---------- Given records ----------

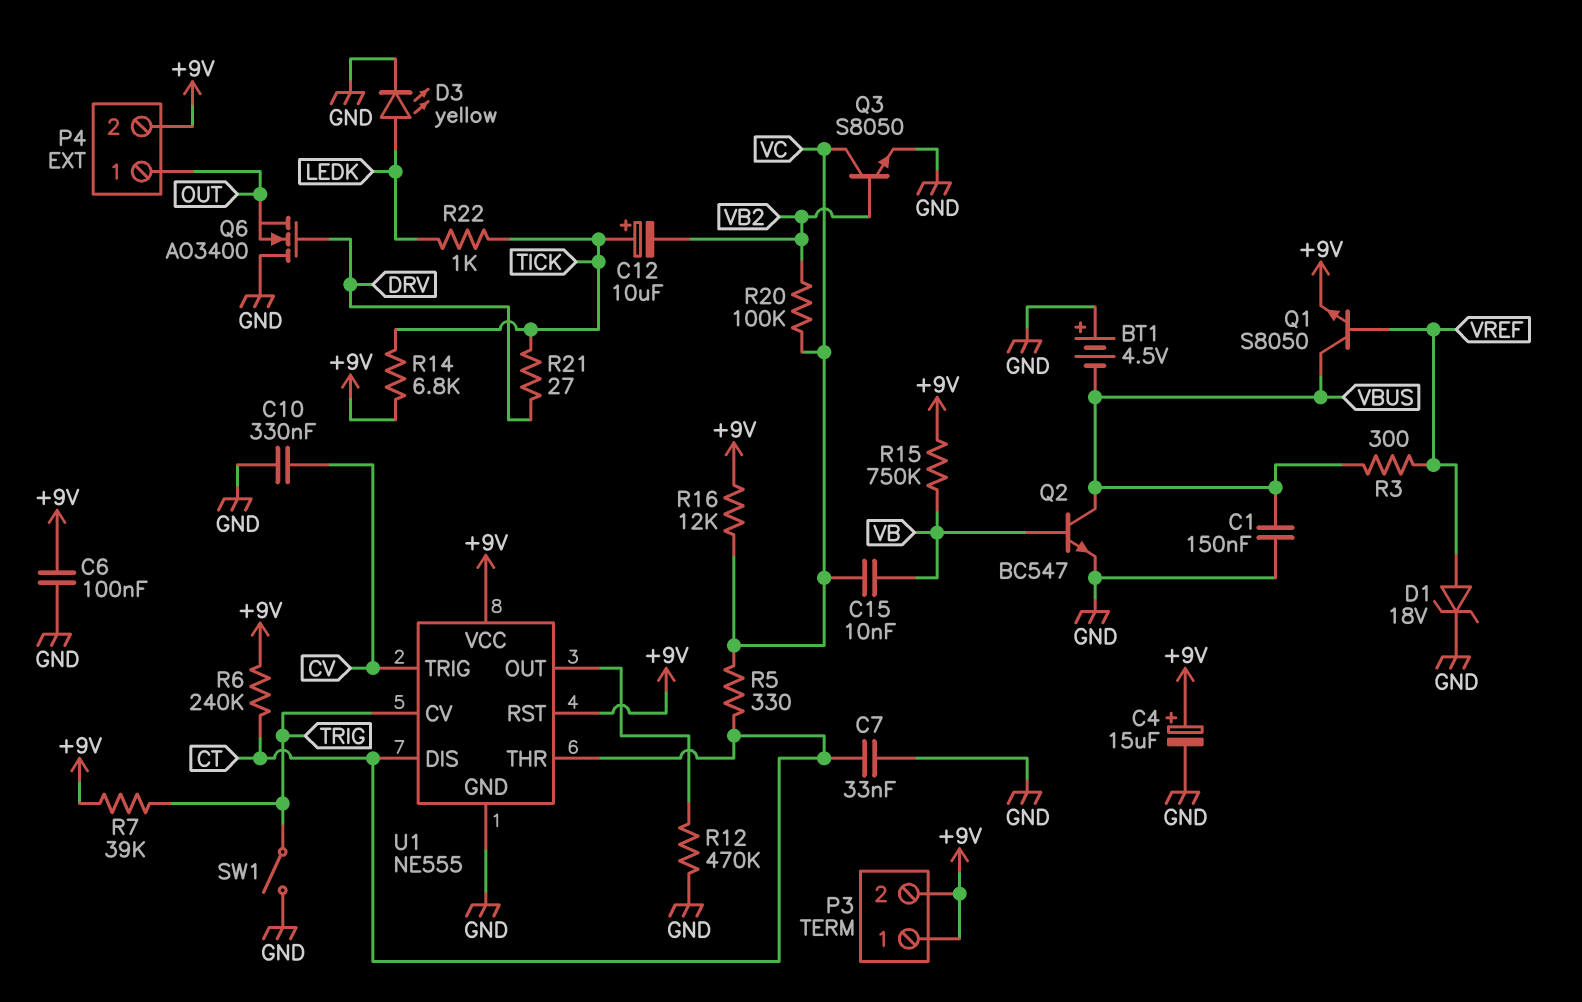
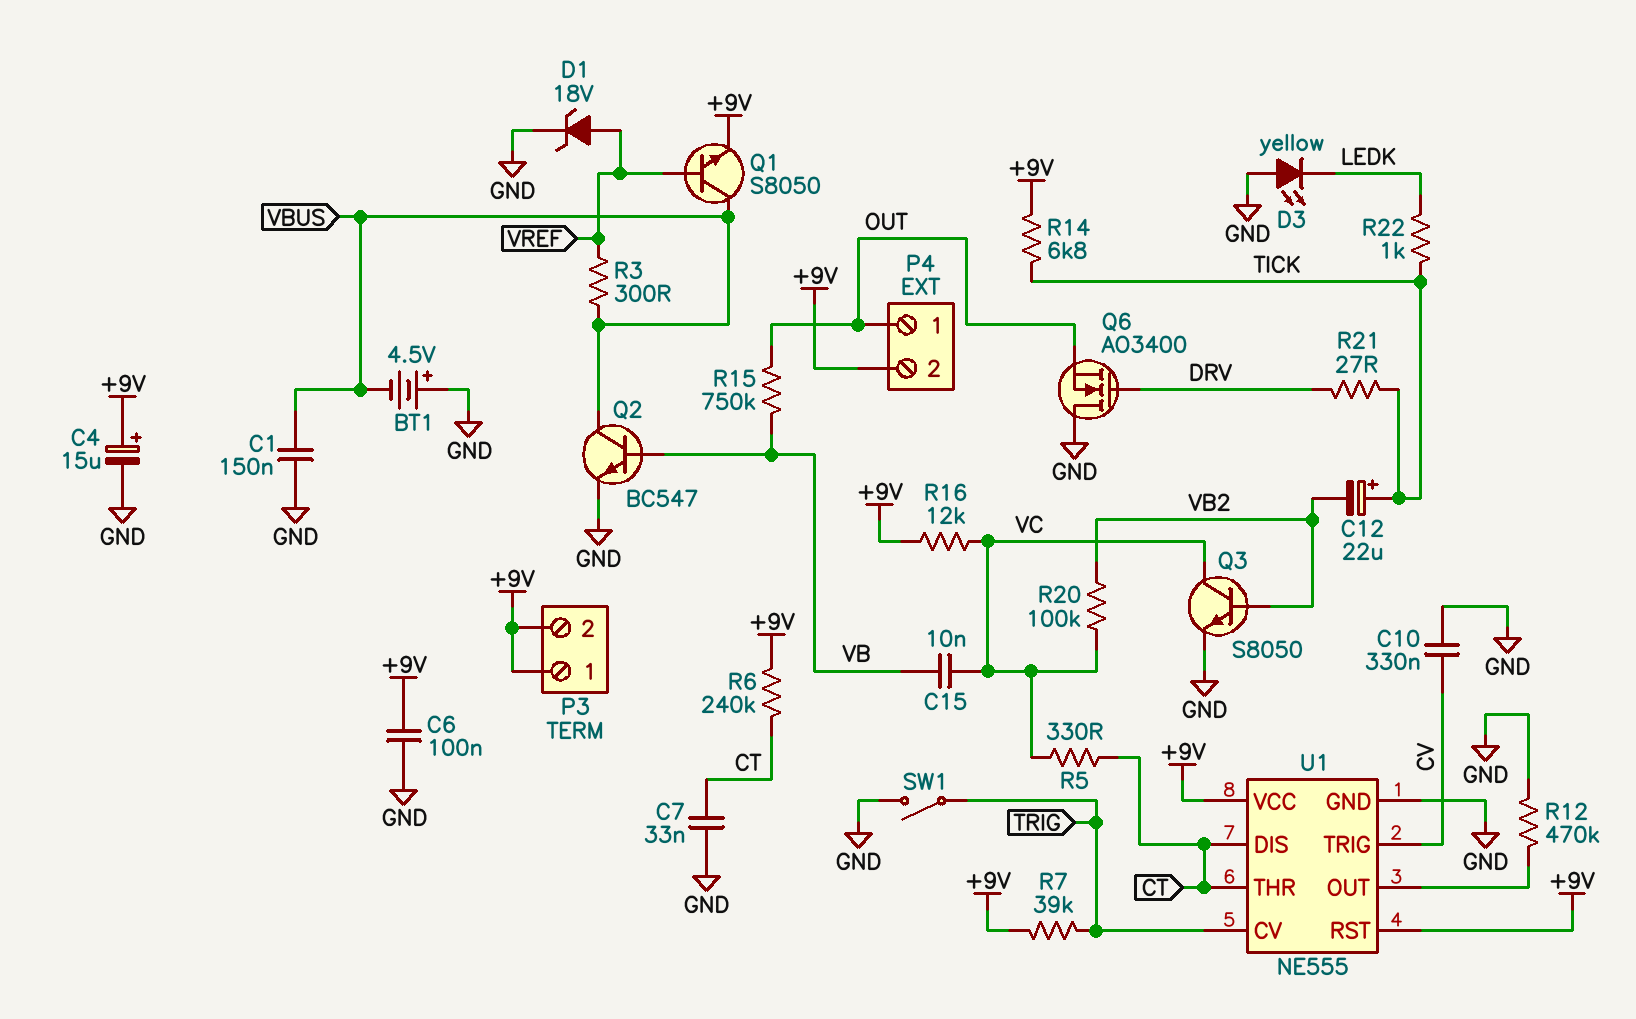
C12: 10uF (plus TICK, minus VB2) -> 22uF (plus TICK, minus VB2)
D3: LED yellow (A LEDK, K GND) -> LED yellow (A GND, K LEDK)
R15: 750k (+9V, VB) -> 750k (OUT, VB)

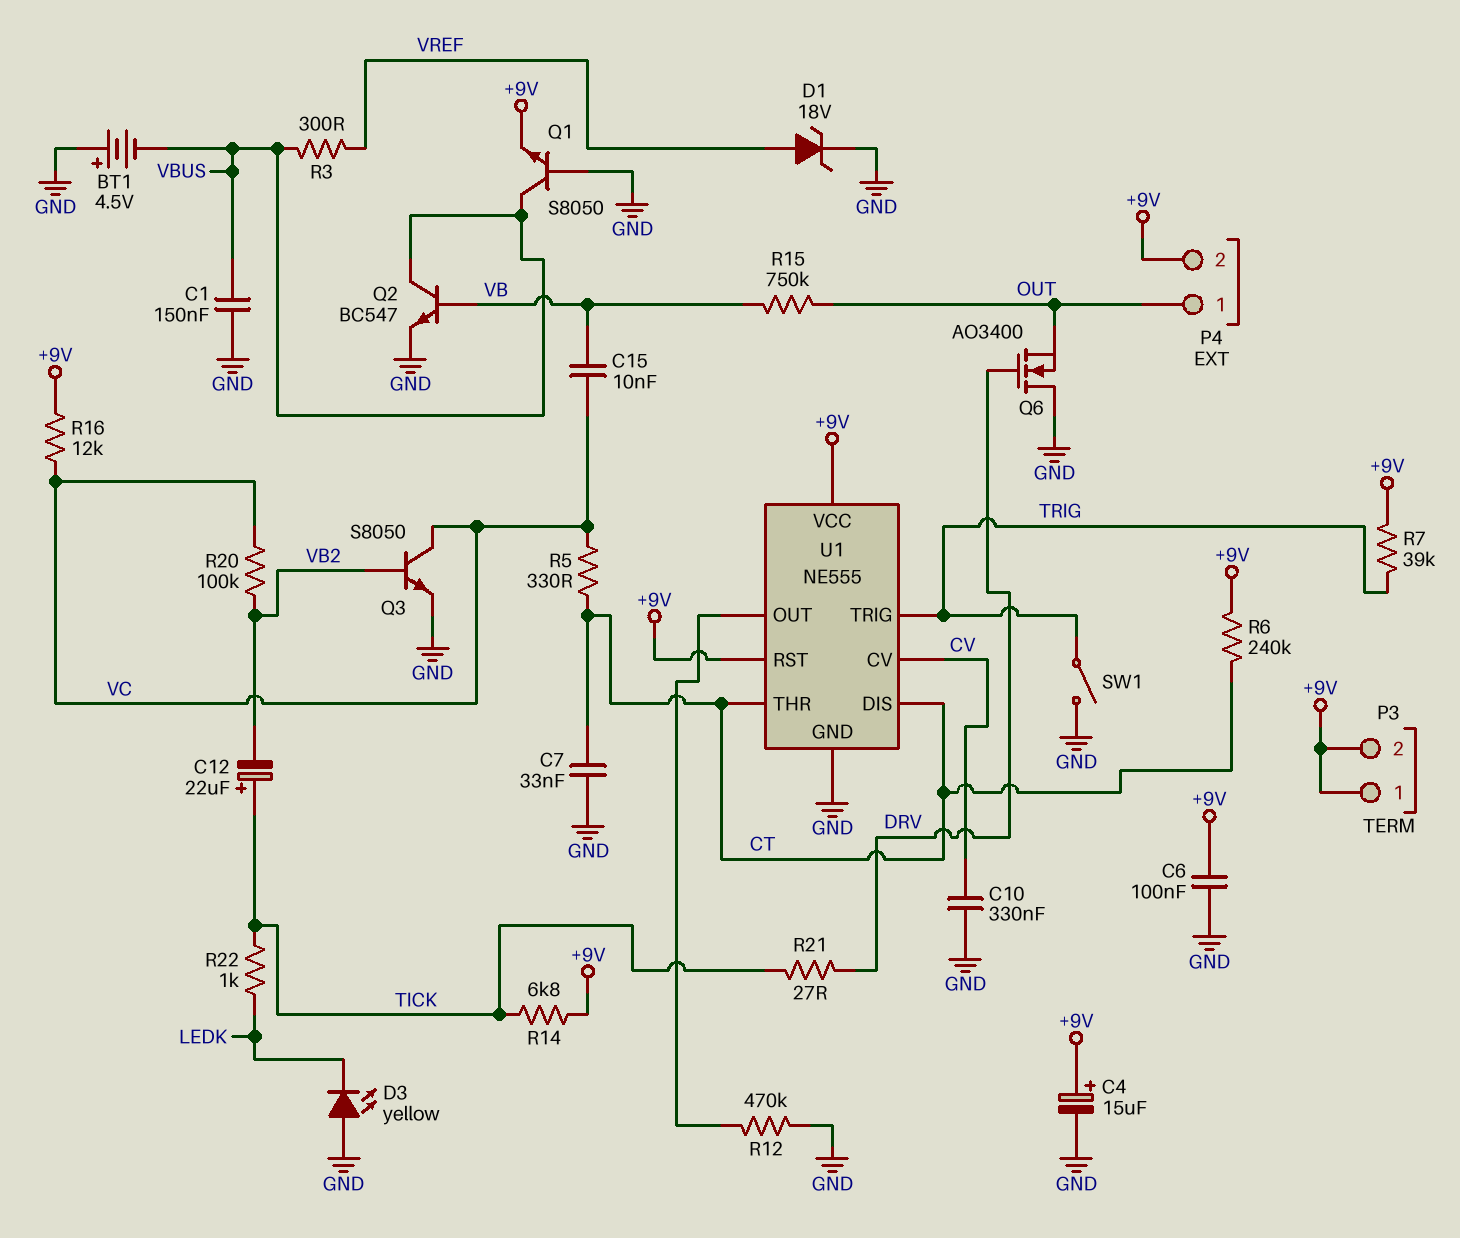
Q1: NPN S8050 (B VREF, C VBUS, E +9V) -> NPN S8050 (B GND, C VBUS, E +9V)
U1 pin CV: TRIG -> CV
U1 pin TRIG: CV -> TRIG

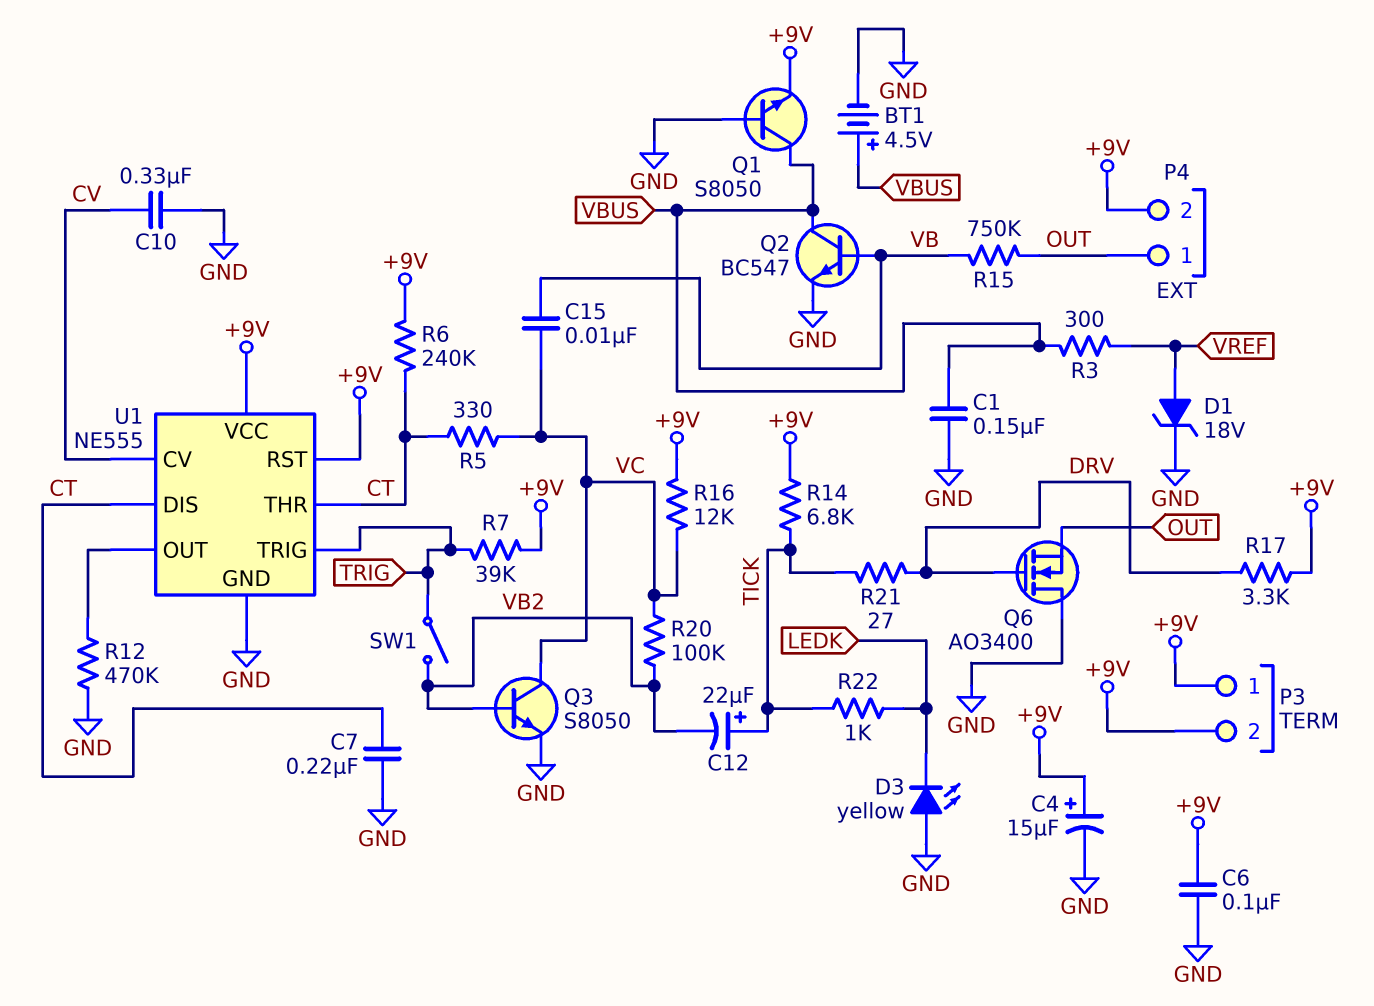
BT1: 4.5V (plus GND, minus VBUS) -> 4.5V (plus VBUS, minus GND)
C7: 33nF (CT, GND) -> 220nF (CT, GND)
R17: none -> 3.3k (+9V, DRV)
SW1: switch (GND, TRIG) -> switch (TRIG, VB2)

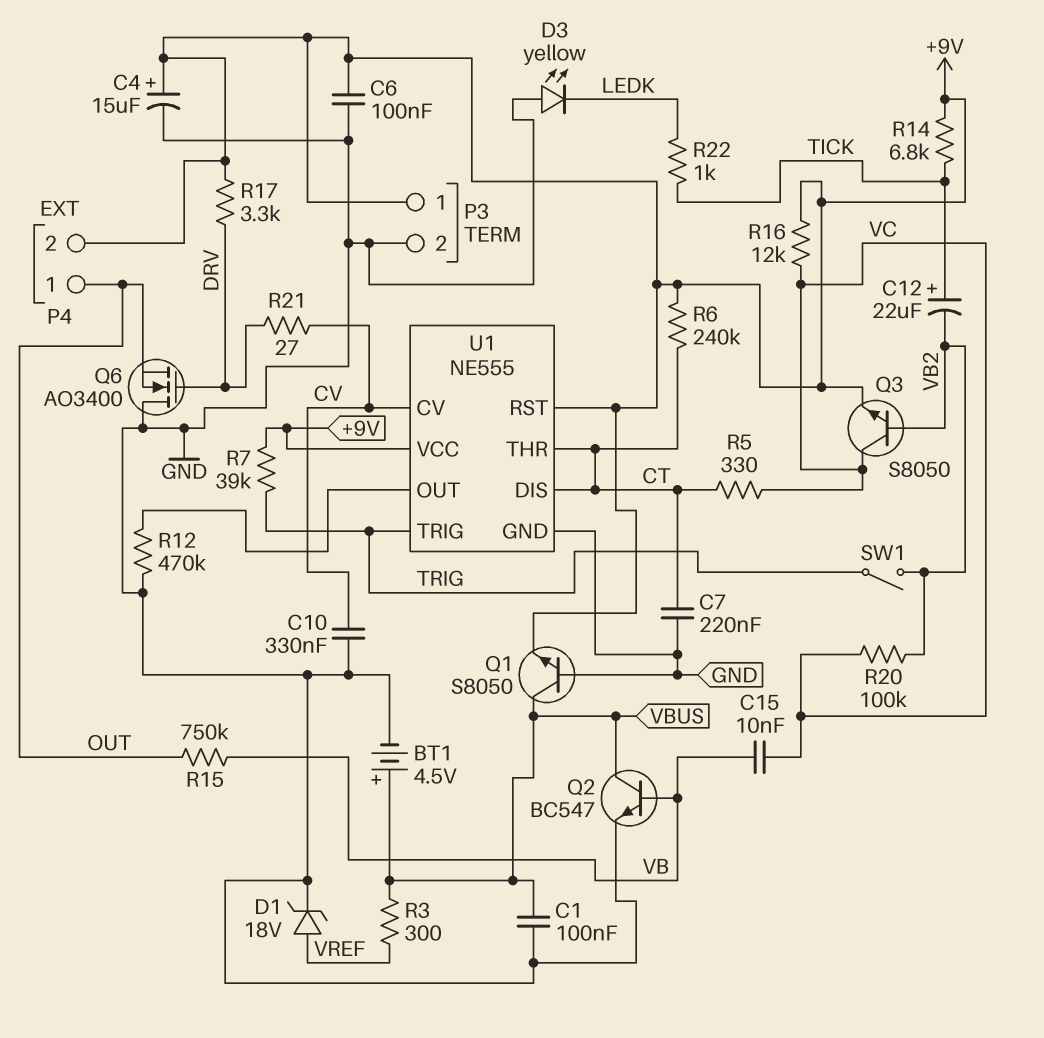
C1: 150nF (GND, VBUS) -> 100nF (GND, VBUS)
P3 pin 2: +9V -> GND
Q3: NPN S8050 (B VB2, C VC, E GND) -> NPN S8050 (B VB2, C VC, E +9V)
R21: 27 (DRV, TICK) -> 27 (CV, DRV)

----------

What you need to do =
Starting at the line that contains "C7: 33nF (CT, GND) -> 220nF (CT, GND)", please write out each line through the last line of the data, both ends included, and keep pictures out of the copy.

Response area =
C7: 33nF (CT, GND) -> 220nF (CT, GND)
R17: none -> 3.3k (+9V, DRV)
SW1: switch (GND, TRIG) -> switch (TRIG, VB2)

C1: 150nF (GND, VBUS) -> 100nF (GND, VBUS)
P3 pin 2: +9V -> GND
Q3: NPN S8050 (B VB2, C VC, E GND) -> NPN S8050 (B VB2, C VC, E +9V)
R21: 27 (DRV, TICK) -> 27 (CV, DRV)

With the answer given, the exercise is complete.